TASK DIRECTIONS: All of the lines below need to be copied exactly, apart from the pictures.

Itemized modification records:
○ ○ ○ ○ ○ ○ ○

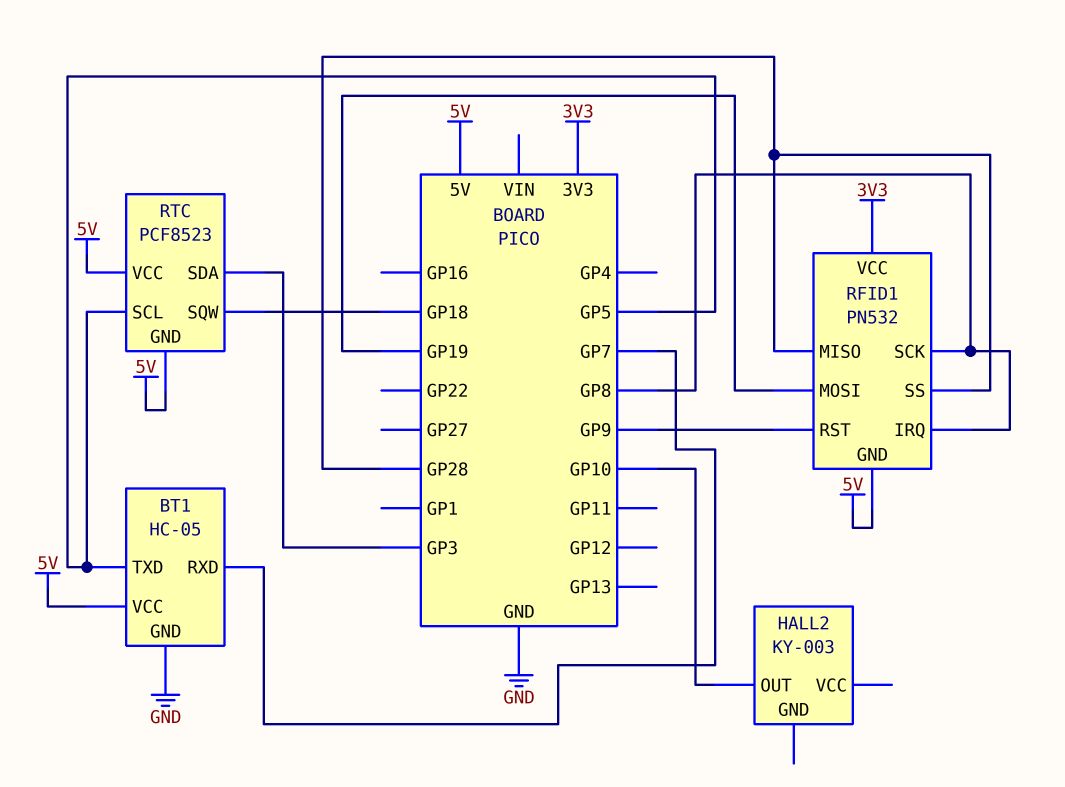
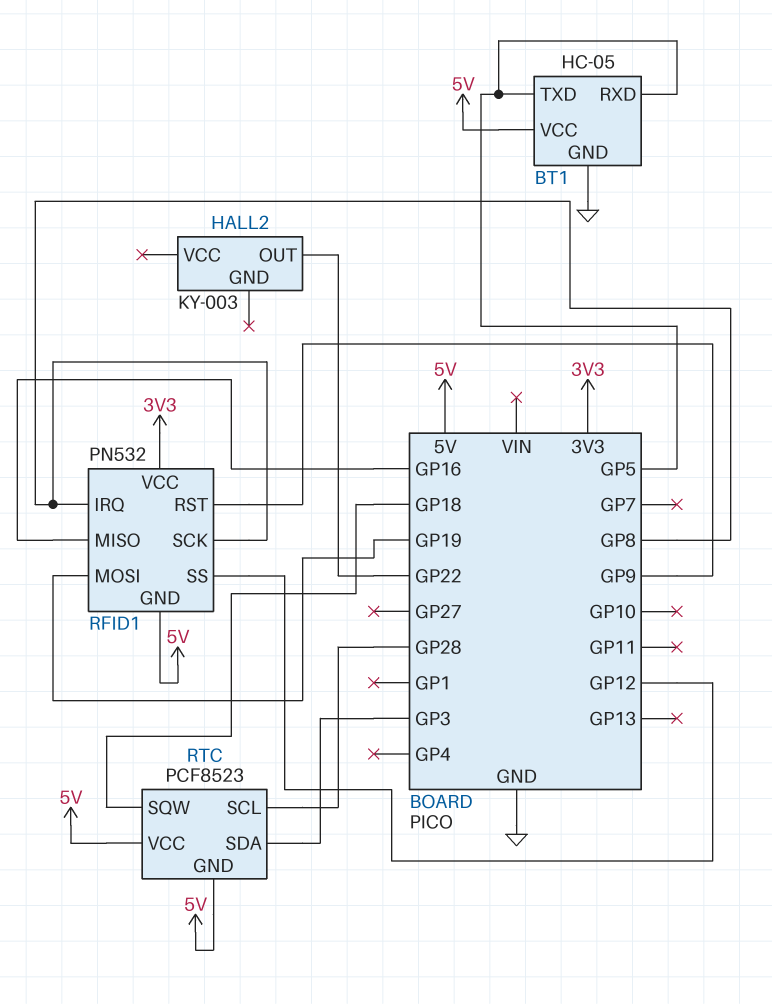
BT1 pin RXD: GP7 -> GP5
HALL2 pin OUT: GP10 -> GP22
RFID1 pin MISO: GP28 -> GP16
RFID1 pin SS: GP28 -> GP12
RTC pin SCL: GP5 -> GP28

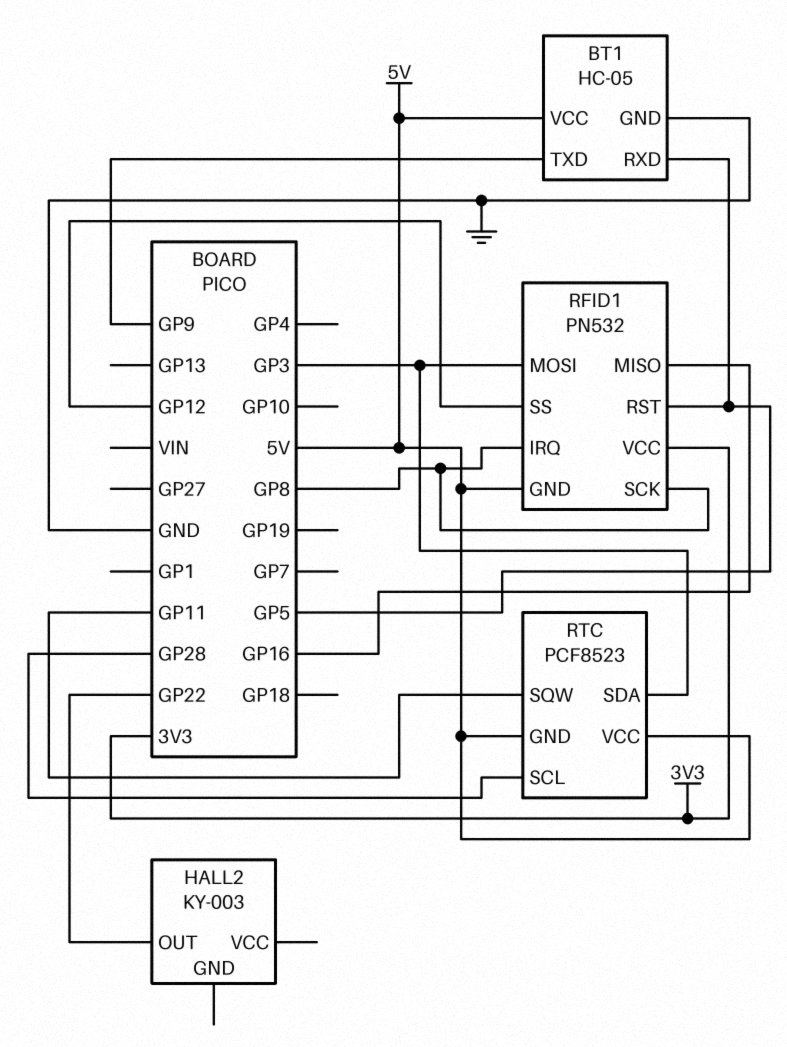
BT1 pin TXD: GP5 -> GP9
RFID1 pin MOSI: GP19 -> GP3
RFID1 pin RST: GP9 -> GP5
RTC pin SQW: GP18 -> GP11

○ ○ ○ ○ ○ ○ ○

SOLUTION:
BT1 pin RXD: GP7 -> GP5
HALL2 pin OUT: GP10 -> GP22
RFID1 pin MISO: GP28 -> GP16
RFID1 pin SS: GP28 -> GP12
RTC pin SCL: GP5 -> GP28

BT1 pin TXD: GP5 -> GP9
RFID1 pin MOSI: GP19 -> GP3
RFID1 pin RST: GP9 -> GP5
RTC pin SQW: GP18 -> GP11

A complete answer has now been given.